Action item: Every line of the data is to be retyped exactly.

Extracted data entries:
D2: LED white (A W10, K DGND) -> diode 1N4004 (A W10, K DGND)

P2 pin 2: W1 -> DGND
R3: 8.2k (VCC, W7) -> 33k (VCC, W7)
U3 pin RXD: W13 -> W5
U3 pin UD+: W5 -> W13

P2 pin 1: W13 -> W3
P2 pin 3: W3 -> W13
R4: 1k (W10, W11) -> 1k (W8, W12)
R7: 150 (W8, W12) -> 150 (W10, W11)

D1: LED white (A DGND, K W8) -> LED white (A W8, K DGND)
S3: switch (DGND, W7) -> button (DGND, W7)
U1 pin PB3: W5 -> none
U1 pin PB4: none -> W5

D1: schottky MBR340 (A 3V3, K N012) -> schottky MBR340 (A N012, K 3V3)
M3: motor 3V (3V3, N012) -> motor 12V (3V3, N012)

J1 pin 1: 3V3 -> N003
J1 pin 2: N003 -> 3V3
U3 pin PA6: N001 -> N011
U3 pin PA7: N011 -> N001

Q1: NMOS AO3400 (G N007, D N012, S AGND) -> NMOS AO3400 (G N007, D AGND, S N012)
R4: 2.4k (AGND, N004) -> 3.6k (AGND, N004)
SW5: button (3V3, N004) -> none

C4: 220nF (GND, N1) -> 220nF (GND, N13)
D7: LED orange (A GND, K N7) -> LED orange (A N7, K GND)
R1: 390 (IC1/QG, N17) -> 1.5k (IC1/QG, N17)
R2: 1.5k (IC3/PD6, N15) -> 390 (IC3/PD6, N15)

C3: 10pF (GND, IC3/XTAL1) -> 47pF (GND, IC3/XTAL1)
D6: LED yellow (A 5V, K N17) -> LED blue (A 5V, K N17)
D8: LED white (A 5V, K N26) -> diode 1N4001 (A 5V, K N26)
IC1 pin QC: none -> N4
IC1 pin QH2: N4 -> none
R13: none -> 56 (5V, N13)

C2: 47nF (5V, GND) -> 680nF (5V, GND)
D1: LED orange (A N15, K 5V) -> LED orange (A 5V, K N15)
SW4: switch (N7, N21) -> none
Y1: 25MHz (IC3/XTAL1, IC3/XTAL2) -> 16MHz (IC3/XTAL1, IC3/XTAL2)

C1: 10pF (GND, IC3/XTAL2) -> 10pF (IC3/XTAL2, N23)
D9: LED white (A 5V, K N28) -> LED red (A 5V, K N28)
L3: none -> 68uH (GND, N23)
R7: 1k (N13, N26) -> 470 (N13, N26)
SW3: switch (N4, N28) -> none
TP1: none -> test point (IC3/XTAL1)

Solved exercise:
D2: LED white (A W10, K DGND) -> diode 1N4004 (A W10, K DGND)

P2 pin 2: W1 -> DGND
R3: 8.2k (VCC, W7) -> 33k (VCC, W7)
U3 pin RXD: W13 -> W5
U3 pin UD+: W5 -> W13

P2 pin 1: W13 -> W3
P2 pin 3: W3 -> W13
R4: 1k (W10, W11) -> 1k (W8, W12)
R7: 150 (W8, W12) -> 150 (W10, W11)

D1: LED white (A DGND, K W8) -> LED white (A W8, K DGND)
S3: switch (DGND, W7) -> button (DGND, W7)
U1 pin PB3: W5 -> none
U1 pin PB4: none -> W5

D1: schottky MBR340 (A 3V3, K N012) -> schottky MBR340 (A N012, K 3V3)
M3: motor 3V (3V3, N012) -> motor 12V (3V3, N012)

J1 pin 1: 3V3 -> N003
J1 pin 2: N003 -> 3V3
U3 pin PA6: N001 -> N011
U3 pin PA7: N011 -> N001

Q1: NMOS AO3400 (G N007, D N012, S AGND) -> NMOS AO3400 (G N007, D AGND, S N012)
R4: 2.4k (AGND, N004) -> 3.6k (AGND, N004)
SW5: button (3V3, N004) -> none

C4: 220nF (GND, N1) -> 220nF (GND, N13)
D7: LED orange (A GND, K N7) -> LED orange (A N7, K GND)
R1: 390 (IC1/QG, N17) -> 1.5k (IC1/QG, N17)
R2: 1.5k (IC3/PD6, N15) -> 390 (IC3/PD6, N15)

C3: 10pF (GND, IC3/XTAL1) -> 47pF (GND, IC3/XTAL1)
D6: LED yellow (A 5V, K N17) -> LED blue (A 5V, K N17)
D8: LED white (A 5V, K N26) -> diode 1N4001 (A 5V, K N26)
IC1 pin QC: none -> N4
IC1 pin QH2: N4 -> none
R13: none -> 56 (5V, N13)

C2: 47nF (5V, GND) -> 680nF (5V, GND)
D1: LED orange (A N15, K 5V) -> LED orange (A 5V, K N15)
SW4: switch (N7, N21) -> none
Y1: 25MHz (IC3/XTAL1, IC3/XTAL2) -> 16MHz (IC3/XTAL1, IC3/XTAL2)

C1: 10pF (GND, IC3/XTAL2) -> 10pF (IC3/XTAL2, N23)
D9: LED white (A 5V, K N28) -> LED red (A 5V, K N28)
L3: none -> 68uH (GND, N23)
R7: 1k (N13, N26) -> 470 (N13, N26)
SW3: switch (N4, N28) -> none
TP1: none -> test point (IC3/XTAL1)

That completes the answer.